* **DATA FOR THIS EXERCISE**:
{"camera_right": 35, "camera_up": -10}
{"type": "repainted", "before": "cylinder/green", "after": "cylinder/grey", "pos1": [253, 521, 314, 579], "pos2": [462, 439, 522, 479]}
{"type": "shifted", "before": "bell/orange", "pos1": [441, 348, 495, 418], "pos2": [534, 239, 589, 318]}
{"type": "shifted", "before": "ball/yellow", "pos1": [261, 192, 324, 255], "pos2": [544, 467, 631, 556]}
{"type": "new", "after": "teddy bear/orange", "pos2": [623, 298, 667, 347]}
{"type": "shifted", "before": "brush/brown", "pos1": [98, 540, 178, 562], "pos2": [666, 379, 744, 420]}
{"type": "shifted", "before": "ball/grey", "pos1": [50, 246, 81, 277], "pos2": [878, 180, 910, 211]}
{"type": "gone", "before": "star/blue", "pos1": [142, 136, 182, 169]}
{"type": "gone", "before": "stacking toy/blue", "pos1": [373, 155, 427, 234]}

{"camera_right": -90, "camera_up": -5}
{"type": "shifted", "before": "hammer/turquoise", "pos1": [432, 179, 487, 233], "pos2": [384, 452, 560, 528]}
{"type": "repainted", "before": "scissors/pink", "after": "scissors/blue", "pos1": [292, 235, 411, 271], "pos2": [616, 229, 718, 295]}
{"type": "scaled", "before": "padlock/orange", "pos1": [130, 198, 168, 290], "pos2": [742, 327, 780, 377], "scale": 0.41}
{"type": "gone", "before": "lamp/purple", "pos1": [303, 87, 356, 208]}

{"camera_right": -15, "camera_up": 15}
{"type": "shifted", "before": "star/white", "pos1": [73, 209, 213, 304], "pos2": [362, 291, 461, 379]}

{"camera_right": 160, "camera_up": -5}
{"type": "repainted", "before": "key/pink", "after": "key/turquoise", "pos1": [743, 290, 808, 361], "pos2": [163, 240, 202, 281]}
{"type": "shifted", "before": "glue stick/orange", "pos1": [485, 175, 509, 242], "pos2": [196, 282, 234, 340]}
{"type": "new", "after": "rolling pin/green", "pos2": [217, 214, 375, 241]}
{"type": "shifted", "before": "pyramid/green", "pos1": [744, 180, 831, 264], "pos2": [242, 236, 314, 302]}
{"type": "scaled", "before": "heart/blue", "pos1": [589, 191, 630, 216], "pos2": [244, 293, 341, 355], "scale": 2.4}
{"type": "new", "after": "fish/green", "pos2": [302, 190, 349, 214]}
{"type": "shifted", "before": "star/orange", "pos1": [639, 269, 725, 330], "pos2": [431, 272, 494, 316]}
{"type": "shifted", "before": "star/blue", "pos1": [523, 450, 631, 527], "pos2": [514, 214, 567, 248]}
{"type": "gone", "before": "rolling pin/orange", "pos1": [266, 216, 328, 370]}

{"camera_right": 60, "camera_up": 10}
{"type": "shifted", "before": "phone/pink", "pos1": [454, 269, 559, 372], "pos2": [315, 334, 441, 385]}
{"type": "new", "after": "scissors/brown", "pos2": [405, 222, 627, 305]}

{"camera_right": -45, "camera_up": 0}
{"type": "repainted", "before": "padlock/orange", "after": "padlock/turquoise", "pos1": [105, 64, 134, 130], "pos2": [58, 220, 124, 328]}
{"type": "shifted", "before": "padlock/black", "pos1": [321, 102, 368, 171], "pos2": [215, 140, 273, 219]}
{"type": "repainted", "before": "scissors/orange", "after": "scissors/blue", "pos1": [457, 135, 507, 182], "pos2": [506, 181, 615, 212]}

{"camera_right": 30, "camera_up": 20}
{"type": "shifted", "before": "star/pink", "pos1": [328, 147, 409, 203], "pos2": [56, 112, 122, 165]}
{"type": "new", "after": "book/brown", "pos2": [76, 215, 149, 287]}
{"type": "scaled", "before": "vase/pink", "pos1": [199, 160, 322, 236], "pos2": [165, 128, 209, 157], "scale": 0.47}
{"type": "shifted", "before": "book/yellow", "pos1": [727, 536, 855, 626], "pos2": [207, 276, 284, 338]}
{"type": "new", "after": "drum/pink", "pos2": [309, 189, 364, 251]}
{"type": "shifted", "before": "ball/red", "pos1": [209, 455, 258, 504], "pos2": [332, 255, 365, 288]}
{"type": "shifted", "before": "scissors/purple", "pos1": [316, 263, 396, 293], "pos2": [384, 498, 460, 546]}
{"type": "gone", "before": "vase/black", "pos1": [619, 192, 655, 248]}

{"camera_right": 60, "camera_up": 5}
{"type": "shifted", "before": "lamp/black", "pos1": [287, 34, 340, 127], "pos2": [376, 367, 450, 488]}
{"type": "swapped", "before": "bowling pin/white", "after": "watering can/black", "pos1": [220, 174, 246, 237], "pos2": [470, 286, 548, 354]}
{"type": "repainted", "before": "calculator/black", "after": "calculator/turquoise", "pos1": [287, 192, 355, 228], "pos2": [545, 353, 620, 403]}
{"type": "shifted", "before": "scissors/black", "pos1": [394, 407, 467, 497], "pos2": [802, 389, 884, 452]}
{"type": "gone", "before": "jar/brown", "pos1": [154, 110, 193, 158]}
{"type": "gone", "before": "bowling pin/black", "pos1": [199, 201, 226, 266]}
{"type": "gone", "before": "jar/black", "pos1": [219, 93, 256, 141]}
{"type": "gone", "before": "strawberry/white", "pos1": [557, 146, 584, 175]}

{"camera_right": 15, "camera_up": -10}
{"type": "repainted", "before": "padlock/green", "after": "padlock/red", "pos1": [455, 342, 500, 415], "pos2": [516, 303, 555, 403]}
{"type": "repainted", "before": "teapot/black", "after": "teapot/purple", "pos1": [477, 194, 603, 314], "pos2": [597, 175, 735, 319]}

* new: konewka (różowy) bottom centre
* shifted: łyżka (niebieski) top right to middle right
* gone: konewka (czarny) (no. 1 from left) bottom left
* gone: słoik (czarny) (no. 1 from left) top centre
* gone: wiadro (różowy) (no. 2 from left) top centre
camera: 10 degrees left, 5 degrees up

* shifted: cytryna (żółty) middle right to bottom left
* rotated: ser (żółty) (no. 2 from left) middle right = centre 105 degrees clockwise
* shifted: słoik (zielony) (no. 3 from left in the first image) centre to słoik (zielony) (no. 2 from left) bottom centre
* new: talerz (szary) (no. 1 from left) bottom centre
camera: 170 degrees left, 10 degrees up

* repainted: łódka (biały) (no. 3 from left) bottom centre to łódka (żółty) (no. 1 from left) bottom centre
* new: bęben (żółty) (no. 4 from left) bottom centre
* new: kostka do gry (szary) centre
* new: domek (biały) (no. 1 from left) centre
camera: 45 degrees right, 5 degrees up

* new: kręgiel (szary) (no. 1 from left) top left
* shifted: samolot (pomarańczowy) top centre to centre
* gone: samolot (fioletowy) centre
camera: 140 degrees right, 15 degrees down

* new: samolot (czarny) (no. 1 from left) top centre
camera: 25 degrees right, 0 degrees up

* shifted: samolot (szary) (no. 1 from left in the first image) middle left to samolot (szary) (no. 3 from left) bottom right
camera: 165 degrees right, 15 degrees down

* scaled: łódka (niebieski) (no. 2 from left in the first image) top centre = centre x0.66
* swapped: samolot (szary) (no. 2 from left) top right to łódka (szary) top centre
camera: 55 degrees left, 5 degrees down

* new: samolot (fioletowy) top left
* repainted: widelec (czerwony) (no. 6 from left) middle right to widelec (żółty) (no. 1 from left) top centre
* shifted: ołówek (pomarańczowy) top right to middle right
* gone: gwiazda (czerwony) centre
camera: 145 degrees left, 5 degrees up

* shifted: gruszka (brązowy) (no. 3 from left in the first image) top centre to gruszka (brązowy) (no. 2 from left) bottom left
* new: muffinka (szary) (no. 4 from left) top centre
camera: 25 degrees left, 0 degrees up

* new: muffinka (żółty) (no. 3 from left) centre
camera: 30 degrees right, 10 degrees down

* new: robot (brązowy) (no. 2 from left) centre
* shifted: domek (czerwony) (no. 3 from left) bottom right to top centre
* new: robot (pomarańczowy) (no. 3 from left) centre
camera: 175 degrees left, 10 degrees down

* **WHAT IS NEEDED**: Say the number of lines in the entries that have the string "różowy", and only that.

* **RESULT**: 2